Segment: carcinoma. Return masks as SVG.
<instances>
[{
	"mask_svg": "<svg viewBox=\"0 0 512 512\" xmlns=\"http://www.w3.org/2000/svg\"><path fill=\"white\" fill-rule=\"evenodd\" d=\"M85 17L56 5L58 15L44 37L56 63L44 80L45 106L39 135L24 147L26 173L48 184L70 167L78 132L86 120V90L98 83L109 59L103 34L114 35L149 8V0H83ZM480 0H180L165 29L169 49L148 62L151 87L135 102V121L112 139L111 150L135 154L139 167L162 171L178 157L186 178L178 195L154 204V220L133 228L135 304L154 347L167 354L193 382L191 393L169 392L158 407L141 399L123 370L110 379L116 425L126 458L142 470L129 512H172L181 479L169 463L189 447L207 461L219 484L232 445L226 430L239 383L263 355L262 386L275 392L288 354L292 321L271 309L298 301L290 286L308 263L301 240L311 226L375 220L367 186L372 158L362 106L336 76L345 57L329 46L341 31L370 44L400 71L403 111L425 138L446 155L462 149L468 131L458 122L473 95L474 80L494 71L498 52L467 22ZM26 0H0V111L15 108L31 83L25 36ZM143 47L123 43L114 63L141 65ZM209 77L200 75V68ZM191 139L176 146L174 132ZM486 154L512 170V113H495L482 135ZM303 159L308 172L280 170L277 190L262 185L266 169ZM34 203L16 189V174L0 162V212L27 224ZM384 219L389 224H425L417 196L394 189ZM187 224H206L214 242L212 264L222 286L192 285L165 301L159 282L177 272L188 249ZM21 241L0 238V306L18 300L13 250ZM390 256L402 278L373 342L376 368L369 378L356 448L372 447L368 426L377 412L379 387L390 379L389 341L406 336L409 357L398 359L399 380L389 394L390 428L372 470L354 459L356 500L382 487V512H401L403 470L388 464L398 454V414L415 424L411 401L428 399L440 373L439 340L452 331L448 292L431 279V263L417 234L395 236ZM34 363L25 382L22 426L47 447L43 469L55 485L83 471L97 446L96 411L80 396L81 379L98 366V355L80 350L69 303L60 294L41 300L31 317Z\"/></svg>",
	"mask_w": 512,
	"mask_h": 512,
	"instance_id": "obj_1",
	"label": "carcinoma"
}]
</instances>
+++++
• [TASK REQUIREMENTS] Each line in the material above must be retyped without alteration.

• [COMPLETED EXERCISE]
Segment: carcinoma. Return masks as SVG.
<instances>
[{
	"mask_svg": "<svg viewBox=\"0 0 512 512\" xmlns=\"http://www.w3.org/2000/svg\"><path fill=\"white\" fill-rule=\"evenodd\" d=\"M85 17L56 5L58 15L44 37L56 63L44 80L45 106L39 135L24 147L26 173L48 184L70 167L78 132L86 120V90L98 83L109 59L103 34L114 35L149 8V0H83ZM480 0H180L165 29L169 49L148 62L151 87L135 102V121L112 139L111 150L135 154L139 167L162 171L178 157L186 178L178 195L154 204V220L133 228L135 304L154 347L167 354L193 382L191 393L169 392L158 407L141 399L123 370L110 379L116 425L126 458L142 470L129 512H172L181 479L169 463L189 447L207 461L219 484L232 445L226 430L239 383L263 355L262 386L275 392L288 354L292 321L271 309L298 301L290 286L308 263L301 240L311 226L375 220L367 186L372 158L362 106L336 76L345 57L329 46L341 31L370 44L400 71L403 111L425 138L446 155L462 149L468 131L458 122L473 95L474 80L494 71L498 52L467 22ZM26 0H0V111L15 108L31 83L25 36ZM143 47L123 43L114 63L141 65ZM209 77L200 75V68ZM191 139L176 146L174 132ZM486 154L512 170V113H495L482 135ZM303 159L308 172L280 170L277 190L262 185L266 169ZM34 203L16 189V174L0 162V212L27 224ZM384 219L389 224H425L417 196L394 189ZM187 224H206L214 242L212 264L222 286L192 285L165 301L159 282L177 272L188 249ZM21 241L0 238V306L18 300L13 250ZM390 256L402 278L373 342L376 368L369 378L356 448L372 447L368 426L377 412L379 387L390 379L389 341L406 336L409 357L398 359L399 380L389 394L390 428L372 470L354 459L356 500L382 487V512H401L403 470L388 464L398 454V414L415 424L411 401L428 399L440 373L439 340L452 331L448 292L431 279V263L417 234L395 236ZM34 363L25 382L22 426L47 447L43 469L55 485L83 471L97 446L96 411L80 396L81 379L98 366V355L80 350L69 303L60 294L41 300L31 317Z\"/></svg>",
	"mask_w": 512,
	"mask_h": 512,
	"instance_id": "obj_1",
	"label": "carcinoma"
}]
</instances>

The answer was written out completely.